Stored dataset items:
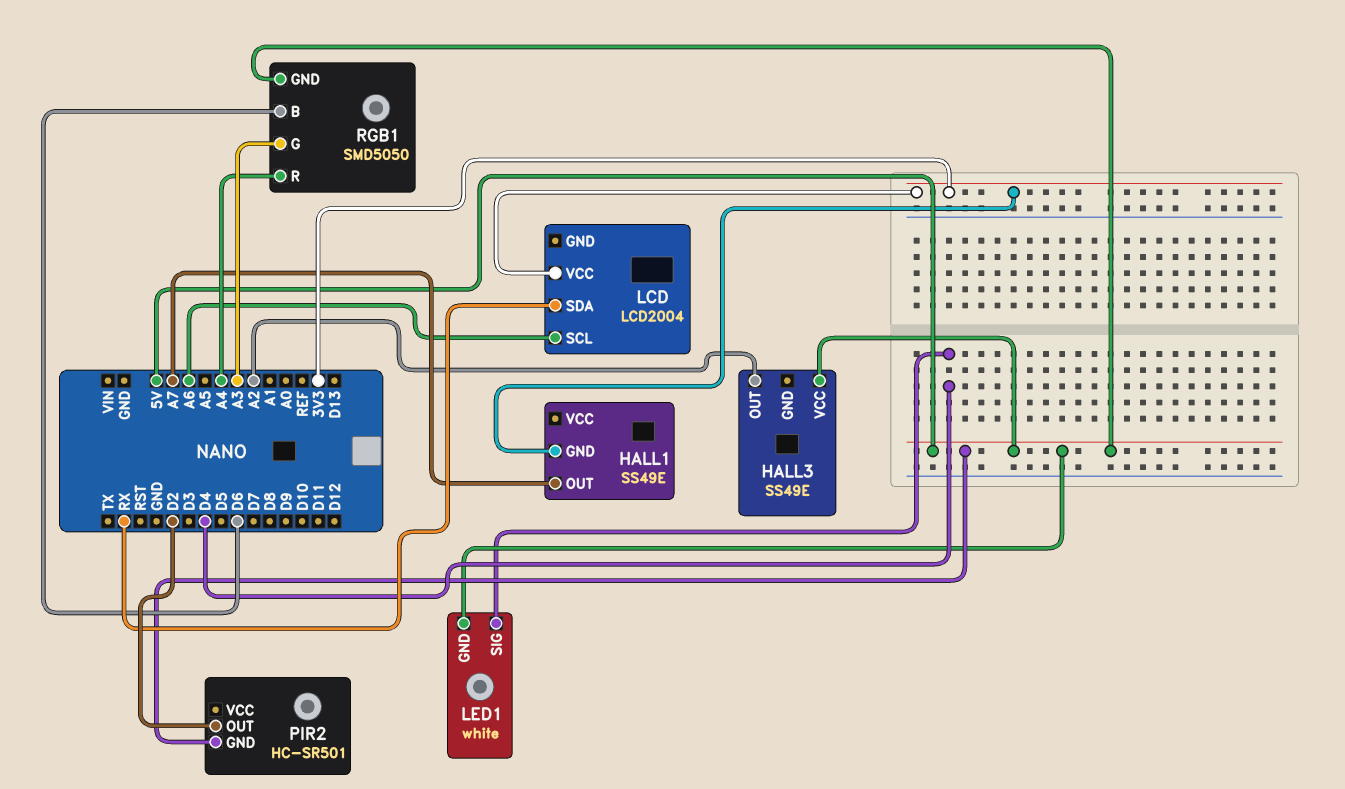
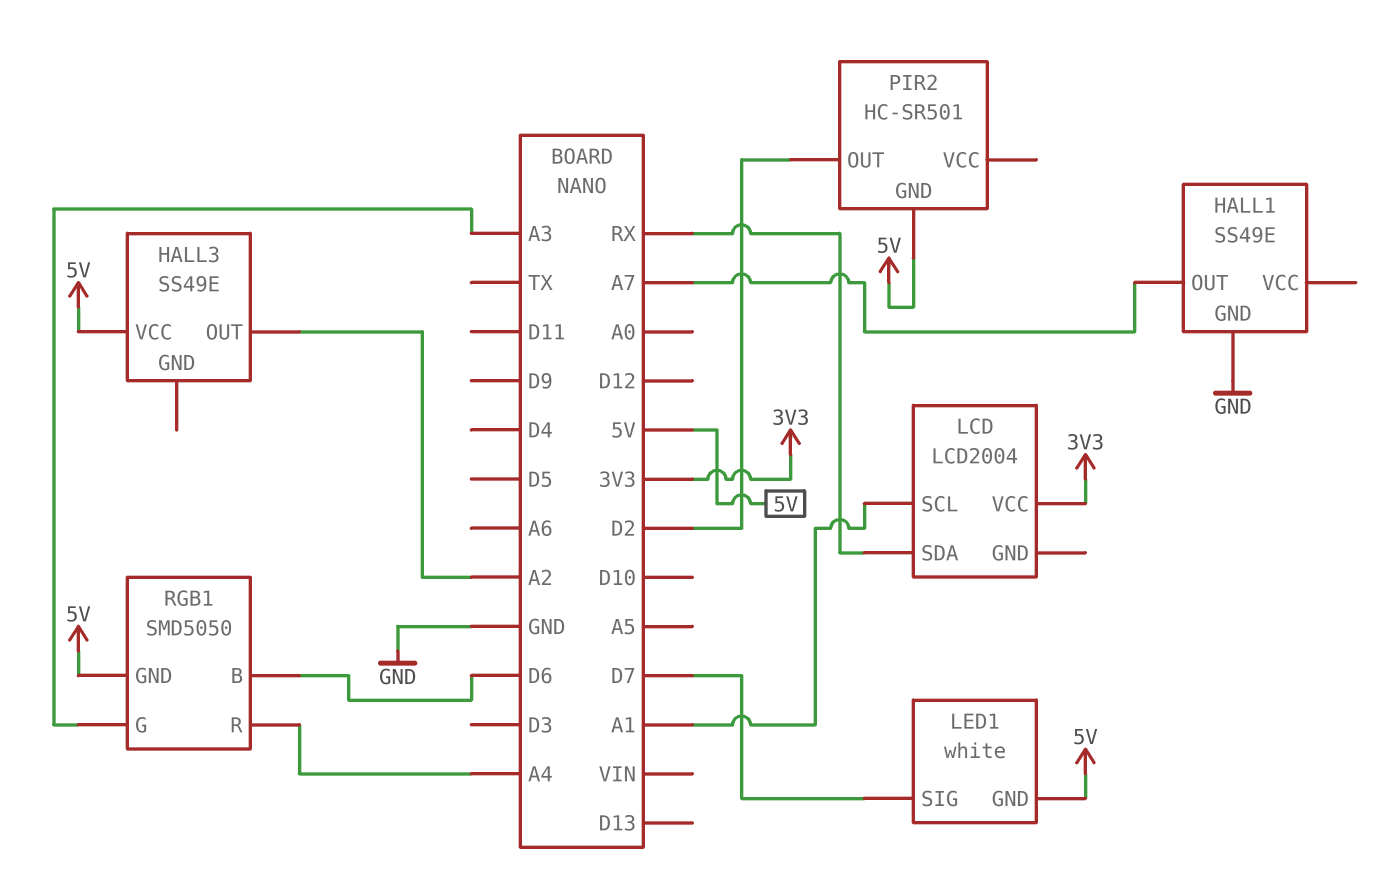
HALL1 pin GND: 3V3 -> GND
LCD pin SCL: A6 -> A1
LED1 pin SIG: D4 -> D7

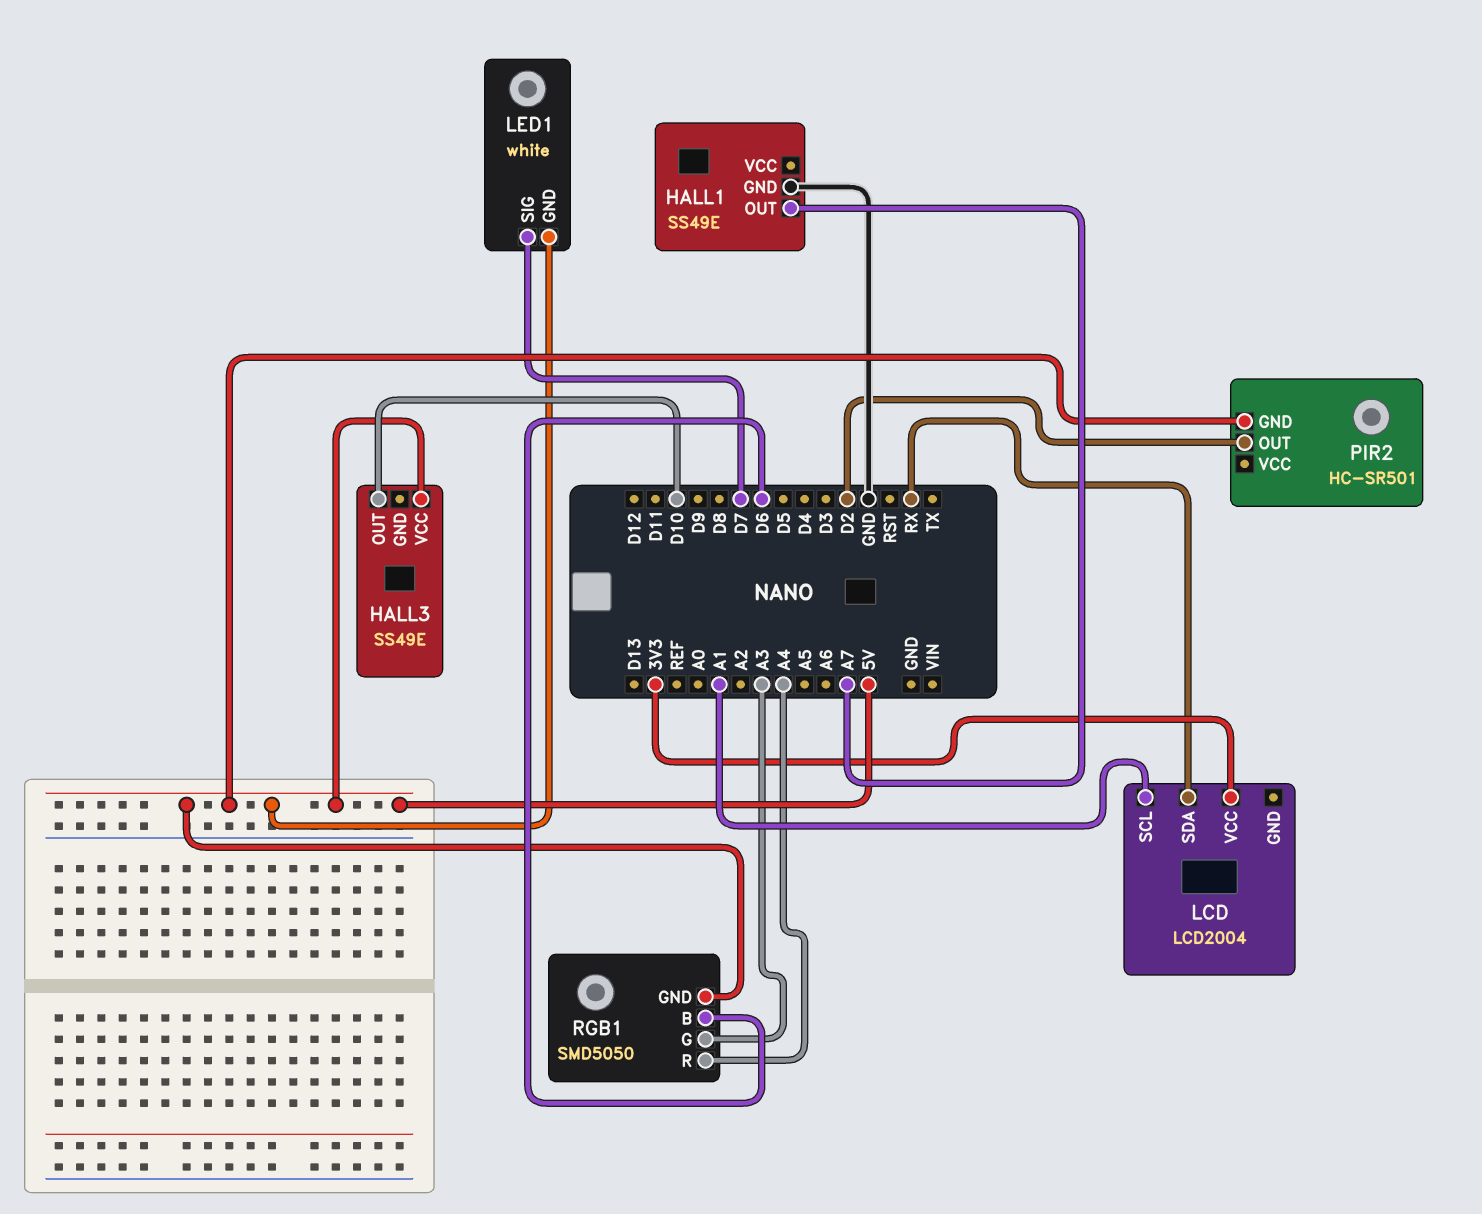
HALL3 pin OUT: A2 -> D10

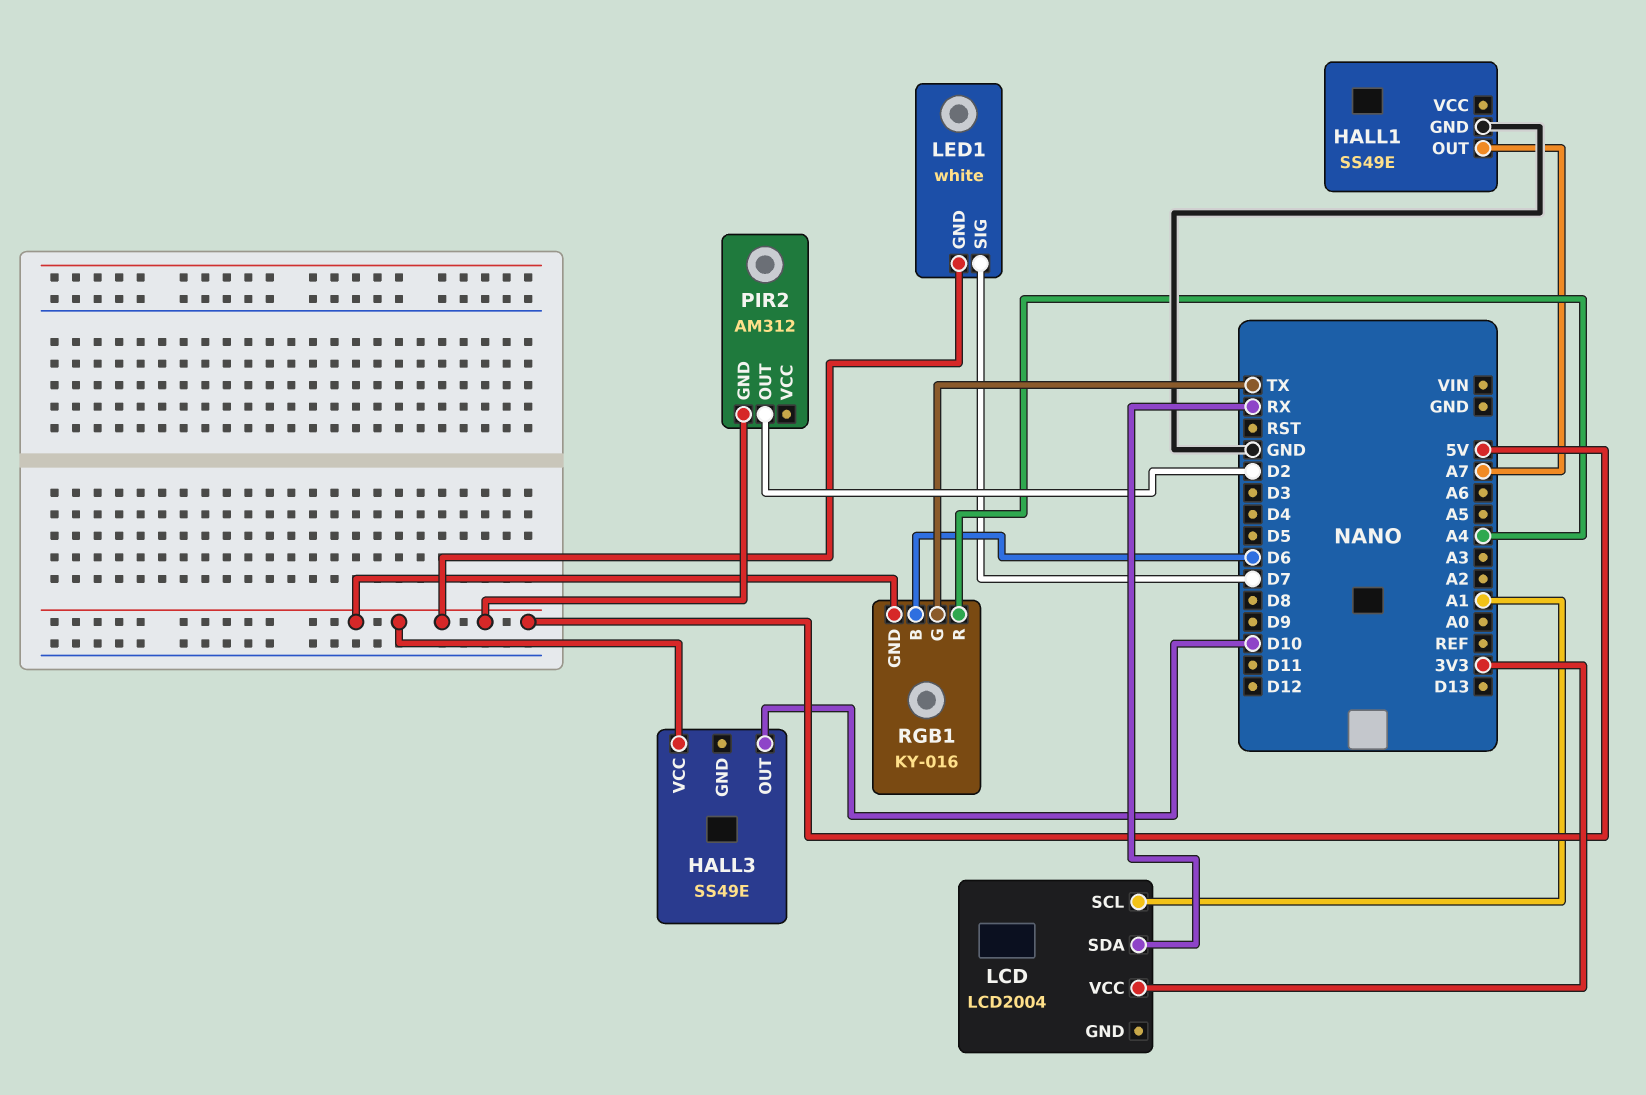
PIR2: HC-SR501 -> AM312
RGB1: SMD5050 -> KY-016
RGB1 pin G: A3 -> TX

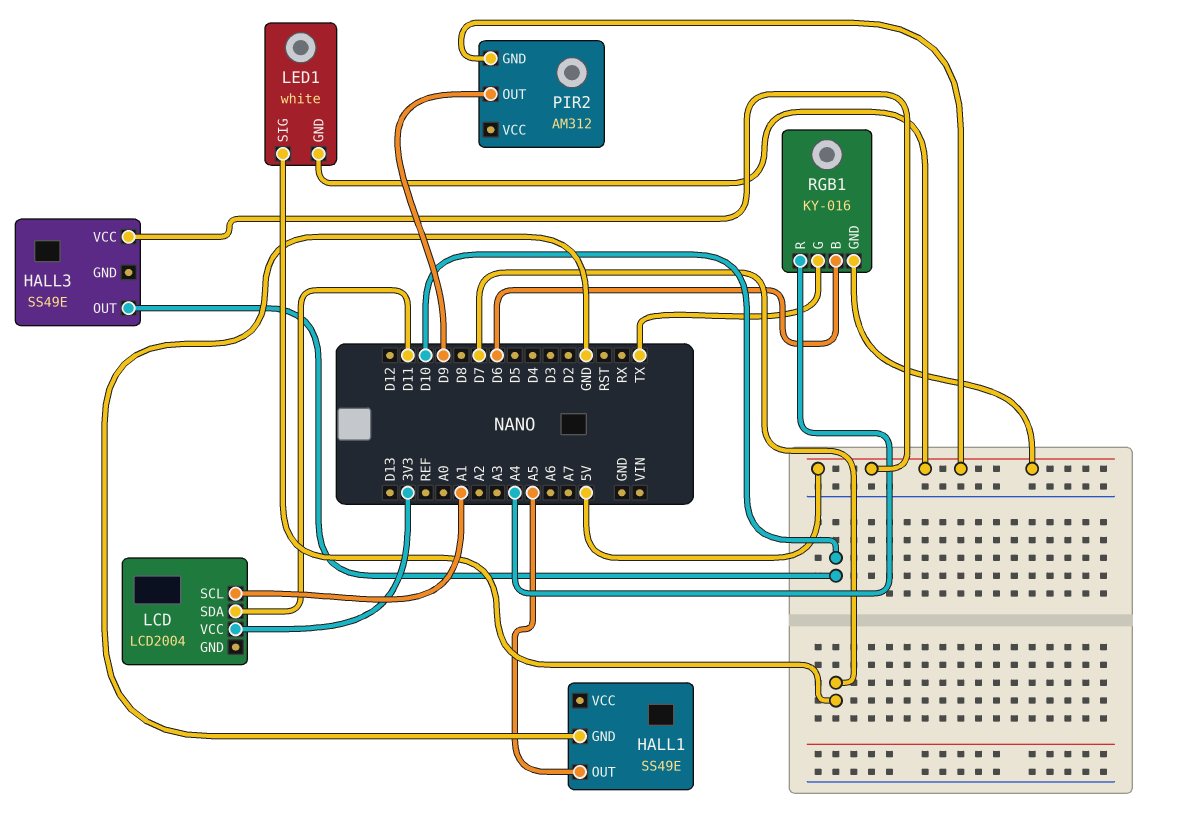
HALL1 pin OUT: A7 -> A5
LCD pin SDA: RX -> D11
PIR2 pin OUT: D2 -> D9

## [YOUR ASSIGNMENT]
Copy the records exactly as they appear, excluding images.

## [ANSWER FOR THIS EXERCISE]
HALL1 pin GND: 3V3 -> GND
LCD pin SCL: A6 -> A1
LED1 pin SIG: D4 -> D7

HALL3 pin OUT: A2 -> D10

PIR2: HC-SR501 -> AM312
RGB1: SMD5050 -> KY-016
RGB1 pin G: A3 -> TX

HALL1 pin OUT: A7 -> A5
LCD pin SDA: RX -> D11
PIR2 pin OUT: D2 -> D9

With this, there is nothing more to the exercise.